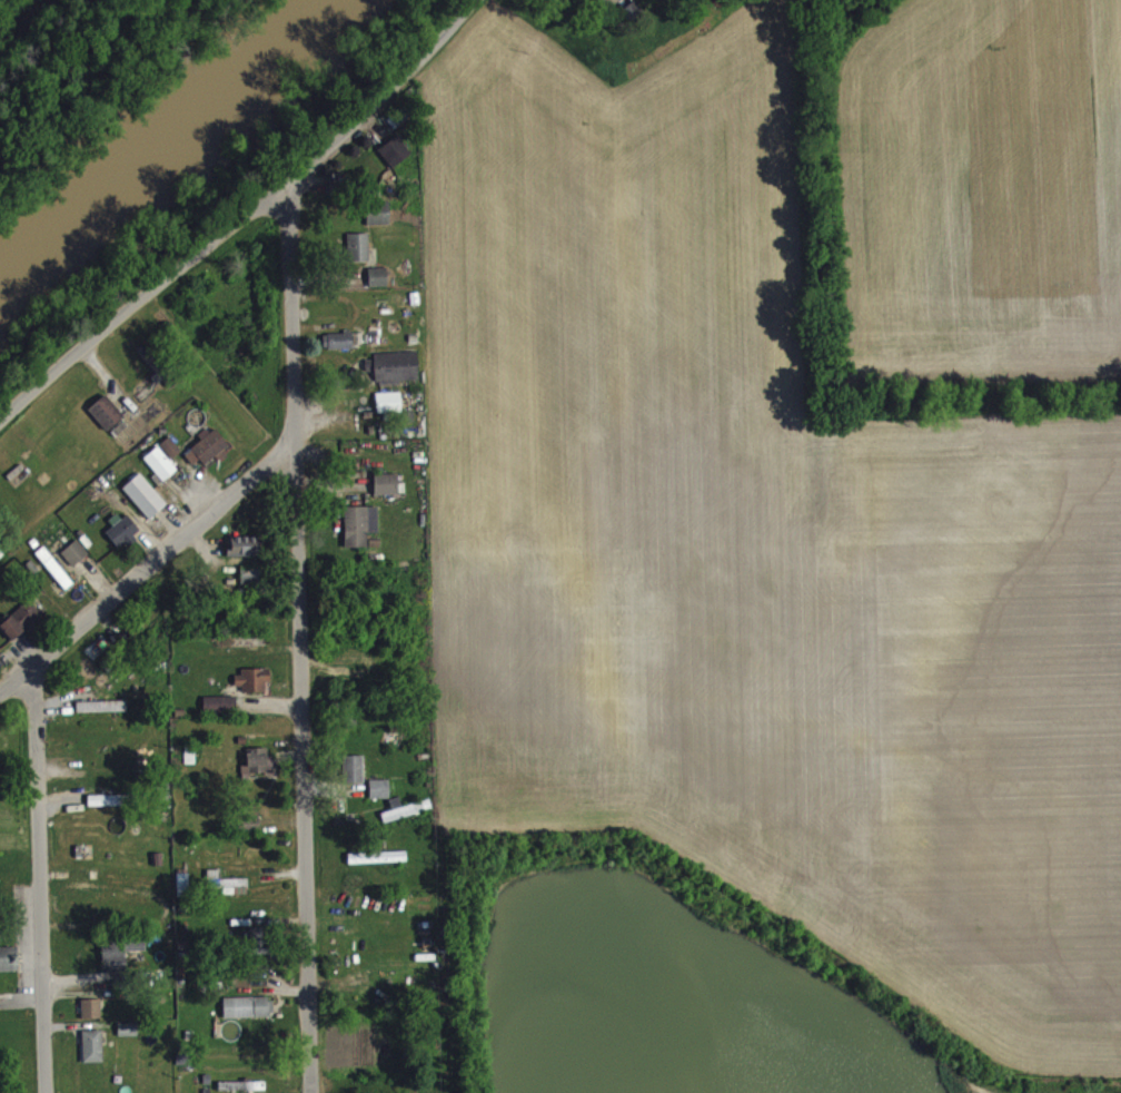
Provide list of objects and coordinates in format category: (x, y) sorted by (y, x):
building: (645, 1)
river: (176, 142)
building: (395, 159)
road: (242, 219)
building: (379, 221)
building: (359, 255)
building: (379, 285)
building: (338, 349)
building: (152, 367)
building: (395, 375)
building: (390, 410)
building: (107, 420)
building: (171, 455)
building: (209, 456)
building: (161, 471)
building: (387, 492)
building: (145, 504)
building: (360, 533)
building: (123, 537)
building: (245, 555)
building: (76, 561)
building: (55, 576)
road: (147, 577)
building: (251, 583)
building: (22, 628)
road: (297, 635)
building: (253, 688)
building: (221, 713)
building: (102, 714)
building: (260, 768)
building: (355, 777)
building: (380, 797)
building: (407, 819)
building: (252, 828)
building: (378, 866)
road: (37, 884)
building: (234, 894)
building: (121, 962)
building: (9, 967)
building: (249, 1015)
building: (92, 1017)
building: (93, 1054)
building: (243, 1091)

....

Work request:
Go through the material and copy each line in which the word "road" occurs.

Response for this exercise:
road: (242, 219)
road: (147, 577)
road: (297, 635)
road: (37, 884)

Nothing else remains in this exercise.